*WHAT IS BEING ASKED*.
Going through the material below, output exactly the lines from the one containing "none -> tan brick A3:A6 level 1" through the one containing "orange slope F1:G1", and no pictures.

*RECORDS FOR THIS EXERCISE*.
╭──

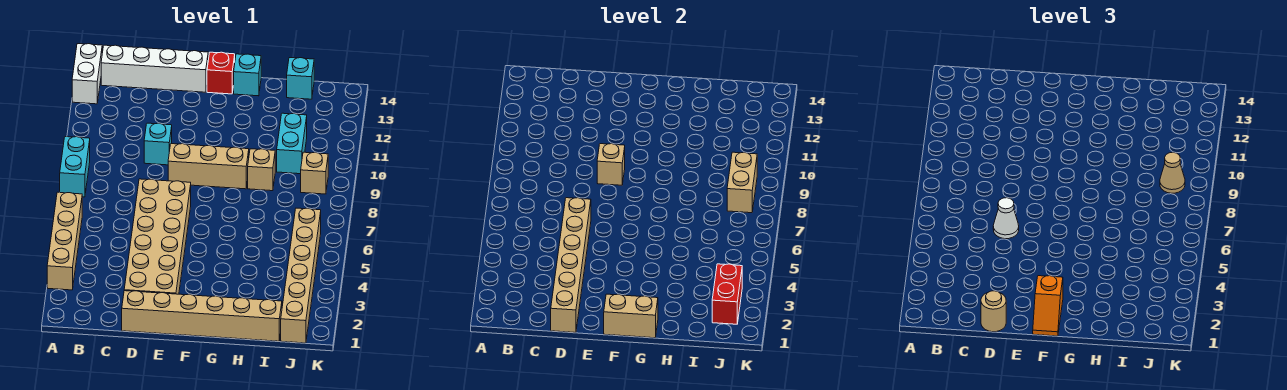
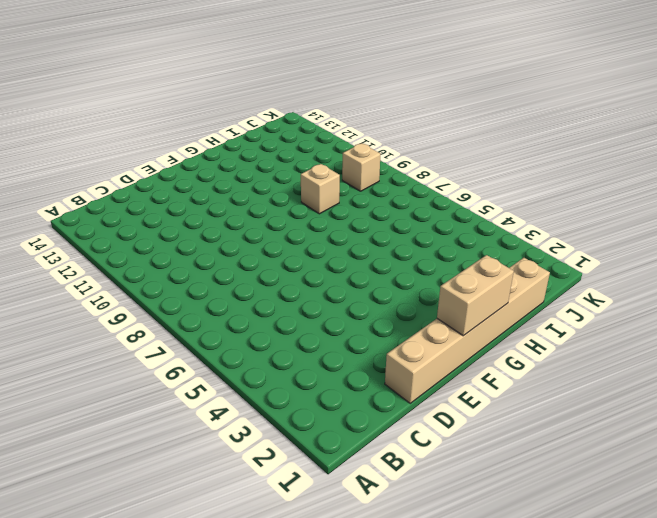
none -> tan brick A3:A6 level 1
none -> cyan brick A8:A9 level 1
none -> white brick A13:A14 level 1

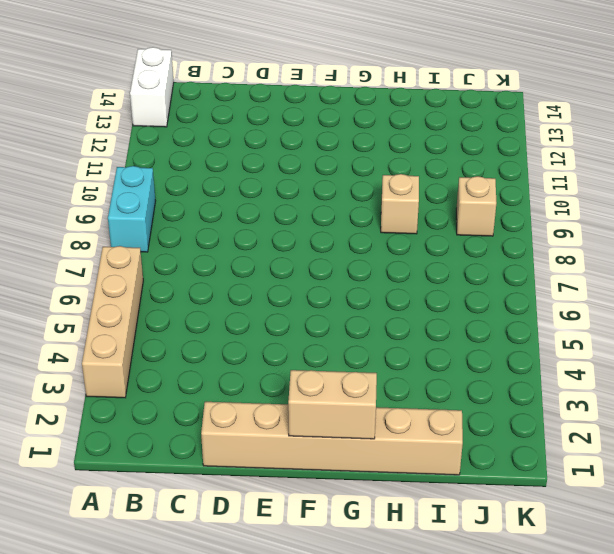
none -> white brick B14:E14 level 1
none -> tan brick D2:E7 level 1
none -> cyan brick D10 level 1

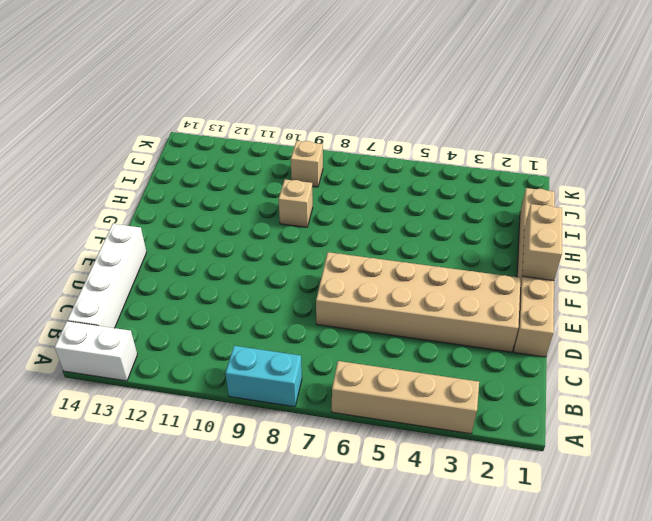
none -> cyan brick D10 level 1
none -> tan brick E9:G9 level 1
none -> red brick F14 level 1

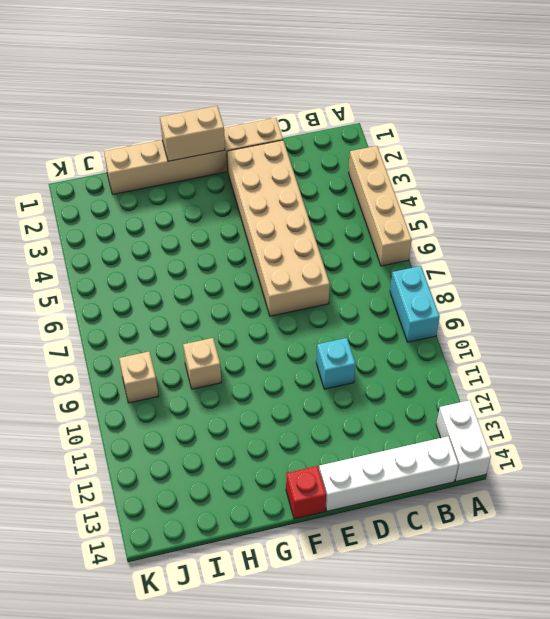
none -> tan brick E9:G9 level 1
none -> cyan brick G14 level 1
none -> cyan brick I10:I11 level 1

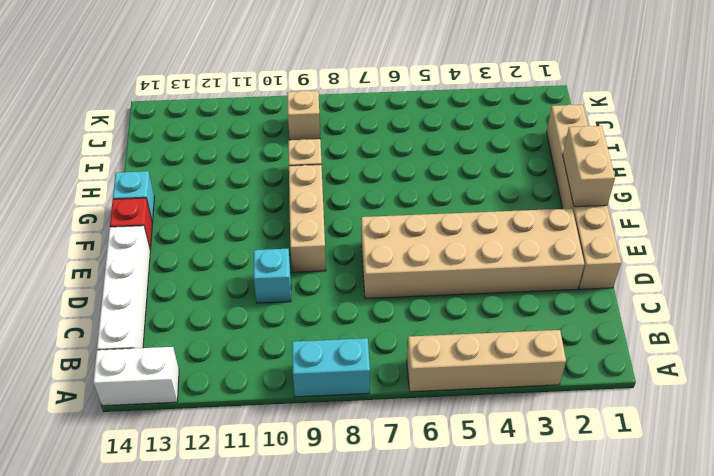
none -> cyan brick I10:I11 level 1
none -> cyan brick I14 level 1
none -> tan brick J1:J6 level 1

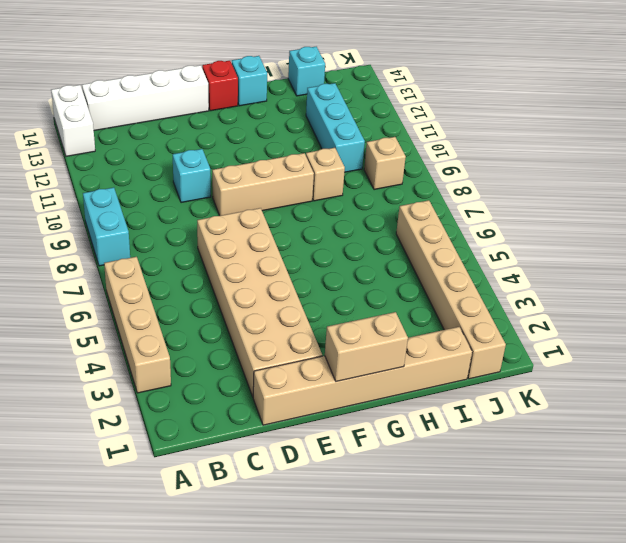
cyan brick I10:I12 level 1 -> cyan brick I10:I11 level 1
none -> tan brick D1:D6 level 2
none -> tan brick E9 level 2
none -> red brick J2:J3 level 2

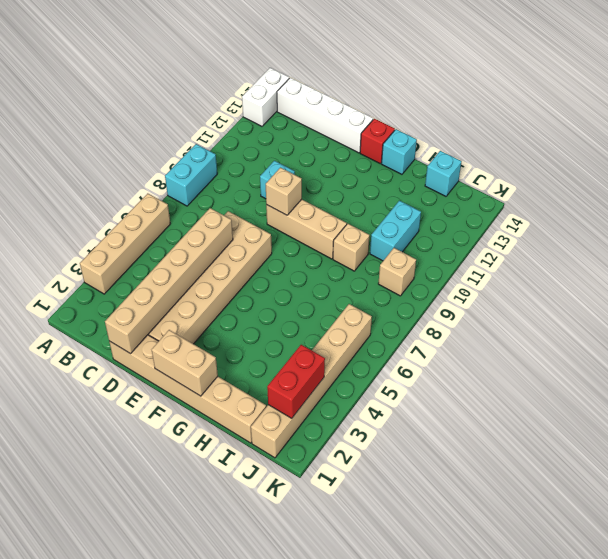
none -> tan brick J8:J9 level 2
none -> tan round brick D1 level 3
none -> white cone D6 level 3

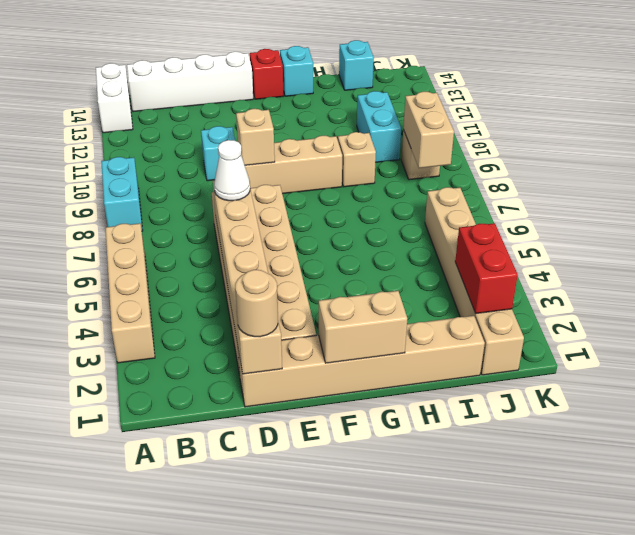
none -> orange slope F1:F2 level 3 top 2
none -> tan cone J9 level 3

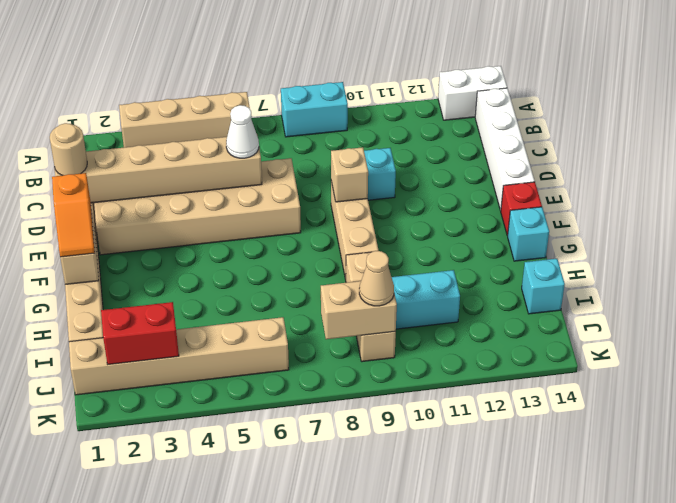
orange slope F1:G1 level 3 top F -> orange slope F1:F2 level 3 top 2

╰──
╭──

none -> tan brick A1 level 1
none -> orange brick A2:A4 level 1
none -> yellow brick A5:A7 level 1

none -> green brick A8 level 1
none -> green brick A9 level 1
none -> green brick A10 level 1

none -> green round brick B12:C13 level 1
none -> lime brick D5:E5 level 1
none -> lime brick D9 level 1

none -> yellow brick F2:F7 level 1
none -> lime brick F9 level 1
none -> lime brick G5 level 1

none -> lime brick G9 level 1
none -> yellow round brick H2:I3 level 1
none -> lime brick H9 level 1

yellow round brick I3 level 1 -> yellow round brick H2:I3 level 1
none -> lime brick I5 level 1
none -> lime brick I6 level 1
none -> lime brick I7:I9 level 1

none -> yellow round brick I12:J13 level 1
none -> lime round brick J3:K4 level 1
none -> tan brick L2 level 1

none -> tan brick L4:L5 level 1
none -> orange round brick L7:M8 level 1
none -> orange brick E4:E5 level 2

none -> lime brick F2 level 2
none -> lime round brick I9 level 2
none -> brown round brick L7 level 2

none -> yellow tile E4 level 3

╰──

*SOLUTION FOR THIS EXERCISE*.
none -> tan brick A3:A6 level 1
none -> cyan brick A8:A9 level 1
none -> white brick A13:A14 level 1

none -> white brick B14:E14 level 1
none -> tan brick D2:E7 level 1
none -> cyan brick D10 level 1

none -> cyan brick D10 level 1
none -> tan brick E9:G9 level 1
none -> red brick F14 level 1

none -> tan brick E9:G9 level 1
none -> cyan brick G14 level 1
none -> cyan brick I10:I11 level 1

none -> cyan brick I10:I11 level 1
none -> cyan brick I14 level 1
none -> tan brick J1:J6 level 1

cyan brick I10:I12 level 1 -> cyan brick I10:I11 level 1
none -> tan brick D1:D6 level 2
none -> tan brick E9 level 2
none -> red brick J2:J3 level 2

none -> tan brick J8:J9 level 2
none -> tan round brick D1 level 3
none -> white cone D6 level 3

none -> orange slope F1:F2 level 3 top 2
none -> tan cone J9 level 3

orange slope F1:G1 level 3 top F -> orange slope F1:F2 level 3 top 2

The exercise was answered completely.